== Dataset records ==
++++++++++
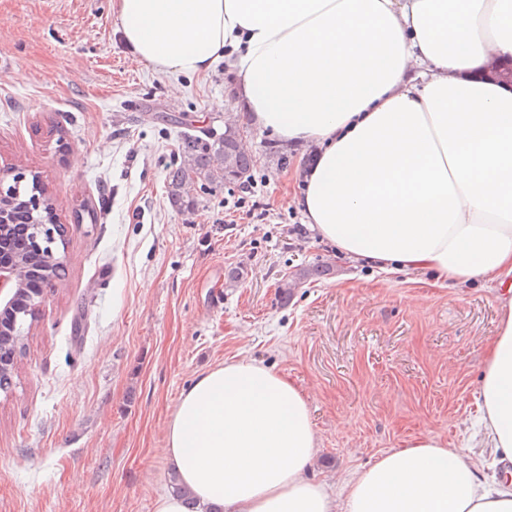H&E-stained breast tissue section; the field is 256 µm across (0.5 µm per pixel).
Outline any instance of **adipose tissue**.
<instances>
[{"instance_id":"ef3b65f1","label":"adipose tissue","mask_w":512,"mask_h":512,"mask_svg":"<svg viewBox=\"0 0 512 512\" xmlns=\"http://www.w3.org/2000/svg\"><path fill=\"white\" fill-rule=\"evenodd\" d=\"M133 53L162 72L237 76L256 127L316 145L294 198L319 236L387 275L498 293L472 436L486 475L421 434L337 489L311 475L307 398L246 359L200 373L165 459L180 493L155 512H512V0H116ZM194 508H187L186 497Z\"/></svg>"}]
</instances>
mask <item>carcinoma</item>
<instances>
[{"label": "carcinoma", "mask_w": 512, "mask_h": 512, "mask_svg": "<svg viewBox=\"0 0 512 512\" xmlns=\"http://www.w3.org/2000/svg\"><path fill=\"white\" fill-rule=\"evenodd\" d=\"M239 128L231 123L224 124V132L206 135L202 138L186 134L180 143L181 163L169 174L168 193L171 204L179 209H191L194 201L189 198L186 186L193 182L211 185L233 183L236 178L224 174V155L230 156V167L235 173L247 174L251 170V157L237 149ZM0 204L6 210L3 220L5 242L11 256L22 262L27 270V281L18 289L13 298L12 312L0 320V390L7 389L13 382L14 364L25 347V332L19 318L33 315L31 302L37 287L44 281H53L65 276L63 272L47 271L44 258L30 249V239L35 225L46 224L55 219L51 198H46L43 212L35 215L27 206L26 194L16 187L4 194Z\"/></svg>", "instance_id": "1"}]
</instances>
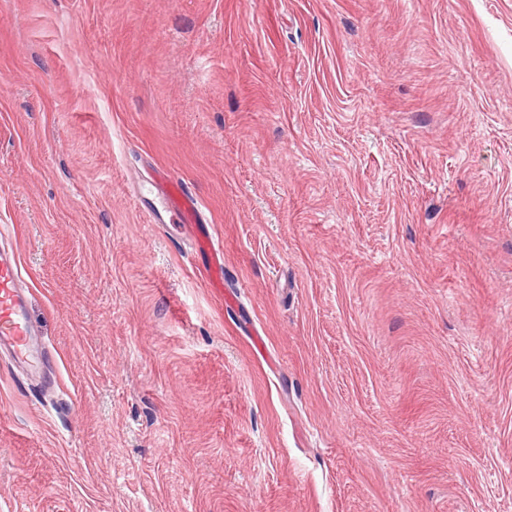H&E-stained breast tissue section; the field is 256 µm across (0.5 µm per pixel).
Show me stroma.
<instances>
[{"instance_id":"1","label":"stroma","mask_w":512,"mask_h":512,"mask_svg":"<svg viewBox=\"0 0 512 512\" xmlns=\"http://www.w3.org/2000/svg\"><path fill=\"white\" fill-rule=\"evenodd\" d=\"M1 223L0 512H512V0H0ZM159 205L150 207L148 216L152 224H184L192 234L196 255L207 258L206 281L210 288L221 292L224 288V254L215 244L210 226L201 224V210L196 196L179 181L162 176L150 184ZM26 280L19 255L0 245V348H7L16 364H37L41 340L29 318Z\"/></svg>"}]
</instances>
++++++++++
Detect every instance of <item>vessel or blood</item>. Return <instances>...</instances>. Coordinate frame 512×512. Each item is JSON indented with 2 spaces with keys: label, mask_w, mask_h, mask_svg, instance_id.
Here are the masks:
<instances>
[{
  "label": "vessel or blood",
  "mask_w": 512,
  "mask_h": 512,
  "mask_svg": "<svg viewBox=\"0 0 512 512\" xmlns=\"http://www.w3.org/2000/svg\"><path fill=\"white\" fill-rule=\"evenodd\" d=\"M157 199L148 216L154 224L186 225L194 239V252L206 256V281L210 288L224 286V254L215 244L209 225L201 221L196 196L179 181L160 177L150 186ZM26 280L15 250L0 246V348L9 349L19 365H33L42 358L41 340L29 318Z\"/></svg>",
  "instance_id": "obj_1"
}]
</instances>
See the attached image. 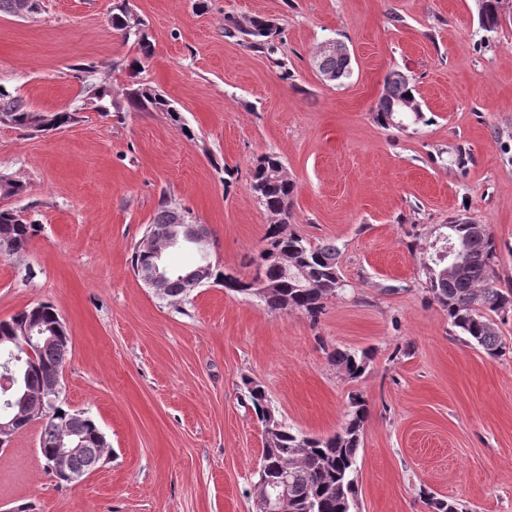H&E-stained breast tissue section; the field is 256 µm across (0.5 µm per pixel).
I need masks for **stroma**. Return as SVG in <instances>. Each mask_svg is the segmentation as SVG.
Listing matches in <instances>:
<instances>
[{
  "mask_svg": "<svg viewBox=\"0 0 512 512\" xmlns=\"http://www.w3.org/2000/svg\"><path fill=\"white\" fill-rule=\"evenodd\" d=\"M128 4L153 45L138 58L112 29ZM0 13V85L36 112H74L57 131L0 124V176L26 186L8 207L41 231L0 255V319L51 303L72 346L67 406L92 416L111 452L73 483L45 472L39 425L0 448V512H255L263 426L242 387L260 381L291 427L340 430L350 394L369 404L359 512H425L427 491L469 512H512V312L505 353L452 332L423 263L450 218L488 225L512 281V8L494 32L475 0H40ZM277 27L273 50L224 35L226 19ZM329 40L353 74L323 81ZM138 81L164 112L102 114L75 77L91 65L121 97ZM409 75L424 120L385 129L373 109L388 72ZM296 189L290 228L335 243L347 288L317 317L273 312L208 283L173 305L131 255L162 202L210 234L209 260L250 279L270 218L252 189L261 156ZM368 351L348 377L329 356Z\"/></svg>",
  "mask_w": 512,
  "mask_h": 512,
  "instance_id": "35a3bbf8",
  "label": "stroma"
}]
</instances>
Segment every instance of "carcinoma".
++++++++++
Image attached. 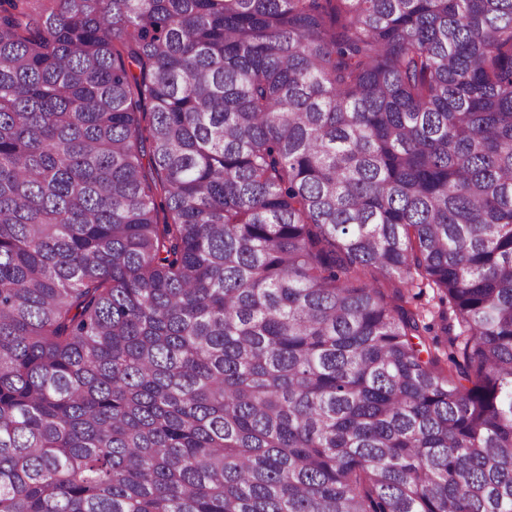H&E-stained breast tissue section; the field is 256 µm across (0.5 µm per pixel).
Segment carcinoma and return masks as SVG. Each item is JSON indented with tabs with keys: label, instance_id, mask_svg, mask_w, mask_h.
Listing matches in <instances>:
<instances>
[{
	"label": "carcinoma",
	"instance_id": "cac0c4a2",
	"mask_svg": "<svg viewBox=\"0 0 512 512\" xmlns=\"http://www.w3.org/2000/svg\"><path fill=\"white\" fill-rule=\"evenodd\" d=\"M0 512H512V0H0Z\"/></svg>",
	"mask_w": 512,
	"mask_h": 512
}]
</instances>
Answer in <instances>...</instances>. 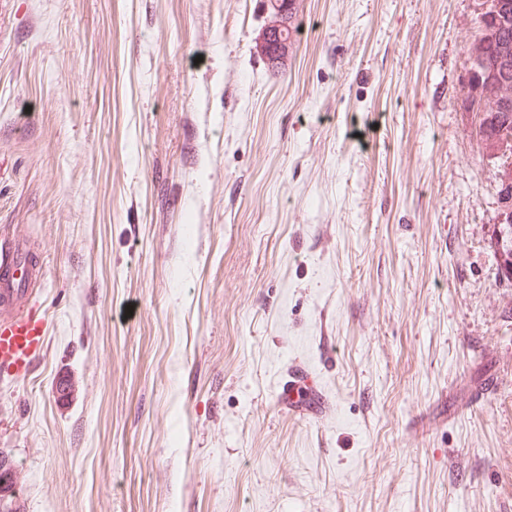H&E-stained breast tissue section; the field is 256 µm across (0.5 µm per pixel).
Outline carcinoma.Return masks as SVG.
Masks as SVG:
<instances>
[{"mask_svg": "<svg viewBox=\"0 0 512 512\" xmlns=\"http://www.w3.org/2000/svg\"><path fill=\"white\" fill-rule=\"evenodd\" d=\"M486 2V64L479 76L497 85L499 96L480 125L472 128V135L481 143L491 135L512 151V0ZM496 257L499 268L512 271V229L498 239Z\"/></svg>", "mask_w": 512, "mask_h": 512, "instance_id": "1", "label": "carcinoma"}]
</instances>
++++++++++
== PROBLEM REQUIREMENTS ==
Transcribe word for word the lines from the one holding "I need masks" through the one holding "Segment every instance". Include both, and add nothing.

== EXPECTED ANSWER ==
I need masks for **stroma**. Return as SVG in <instances>. Each mask_svg is the segmentation as SVG.
Listing matches in <instances>:
<instances>
[{
  "mask_svg": "<svg viewBox=\"0 0 512 512\" xmlns=\"http://www.w3.org/2000/svg\"><path fill=\"white\" fill-rule=\"evenodd\" d=\"M128 4L153 45L138 58L112 29ZM0 13V85L36 112H74L57 131L0 124V176L26 186L8 207L41 231L0 255V319L51 303L72 346L67 406L92 416L111 452L73 483L45 472L39 425L0 448V512H255L263 426L242 387L260 381L291 427L340 430L350 394L369 404L359 512H425L427 491L469 512H512V312L505 353L452 332L423 263L450 218L488 225L512 281V8L494 32L475 0H40ZM277 27L273 50L224 35L226 19ZM329 40L353 74L323 81ZM138 81L164 112L102 114L75 77L91 65L121 97ZM409 75L424 120L385 129L373 109L388 72ZM296 189L290 228L335 243L347 288L317 317L273 312L208 283L173 305L131 255L162 202L210 234L209 260L250 279L270 218L252 189L261 156ZM368 351L348 377L329 356Z\"/></svg>",
  "mask_w": 512,
  "mask_h": 512,
  "instance_id": "35a3bbf8",
  "label": "stroma"
}]
</instances>
Segment every instance of "carcinoma".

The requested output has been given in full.